Work to complete: Return every line from the records below in which the word "teddy" is found.

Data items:

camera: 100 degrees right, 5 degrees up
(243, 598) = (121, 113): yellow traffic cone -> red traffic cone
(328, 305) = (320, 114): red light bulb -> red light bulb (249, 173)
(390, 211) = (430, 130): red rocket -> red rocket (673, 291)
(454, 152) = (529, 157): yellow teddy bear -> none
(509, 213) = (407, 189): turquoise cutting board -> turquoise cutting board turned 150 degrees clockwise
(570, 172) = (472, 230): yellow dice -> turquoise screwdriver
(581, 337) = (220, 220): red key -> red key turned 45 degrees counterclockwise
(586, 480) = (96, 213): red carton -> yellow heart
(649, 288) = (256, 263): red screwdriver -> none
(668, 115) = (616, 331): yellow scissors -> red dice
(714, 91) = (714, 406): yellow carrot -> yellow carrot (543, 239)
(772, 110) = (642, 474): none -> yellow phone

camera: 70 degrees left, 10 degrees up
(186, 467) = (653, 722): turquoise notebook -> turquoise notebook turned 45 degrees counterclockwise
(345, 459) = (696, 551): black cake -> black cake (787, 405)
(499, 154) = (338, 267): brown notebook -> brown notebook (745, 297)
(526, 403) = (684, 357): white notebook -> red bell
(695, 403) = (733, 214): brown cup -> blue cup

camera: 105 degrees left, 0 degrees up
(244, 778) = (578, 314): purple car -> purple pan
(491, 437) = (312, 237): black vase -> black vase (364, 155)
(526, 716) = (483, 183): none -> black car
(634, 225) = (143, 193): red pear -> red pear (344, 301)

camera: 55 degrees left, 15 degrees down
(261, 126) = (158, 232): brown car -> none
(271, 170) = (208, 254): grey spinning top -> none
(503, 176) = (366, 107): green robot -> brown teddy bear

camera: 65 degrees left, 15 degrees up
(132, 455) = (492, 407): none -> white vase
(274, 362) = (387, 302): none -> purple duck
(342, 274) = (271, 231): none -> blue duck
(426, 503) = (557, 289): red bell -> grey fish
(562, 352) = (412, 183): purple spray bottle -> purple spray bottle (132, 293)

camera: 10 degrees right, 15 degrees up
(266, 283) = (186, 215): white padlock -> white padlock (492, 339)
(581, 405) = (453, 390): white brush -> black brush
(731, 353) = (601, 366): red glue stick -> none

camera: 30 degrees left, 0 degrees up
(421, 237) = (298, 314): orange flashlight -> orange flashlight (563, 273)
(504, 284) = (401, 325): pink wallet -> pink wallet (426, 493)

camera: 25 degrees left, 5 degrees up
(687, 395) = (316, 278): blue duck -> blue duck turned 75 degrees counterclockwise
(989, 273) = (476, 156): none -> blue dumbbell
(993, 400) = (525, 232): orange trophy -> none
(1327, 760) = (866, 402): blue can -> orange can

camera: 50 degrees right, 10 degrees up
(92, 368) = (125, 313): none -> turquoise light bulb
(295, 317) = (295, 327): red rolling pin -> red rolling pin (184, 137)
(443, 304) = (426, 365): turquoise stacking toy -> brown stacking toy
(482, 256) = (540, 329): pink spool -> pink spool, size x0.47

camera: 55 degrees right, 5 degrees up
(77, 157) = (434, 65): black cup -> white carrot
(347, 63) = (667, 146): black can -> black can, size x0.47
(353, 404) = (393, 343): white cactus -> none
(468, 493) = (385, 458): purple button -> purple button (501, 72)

Task output:
(454, 152) = (529, 157): yellow teddy bear -> none
(503, 176) = (366, 107): green robot -> brown teddy bear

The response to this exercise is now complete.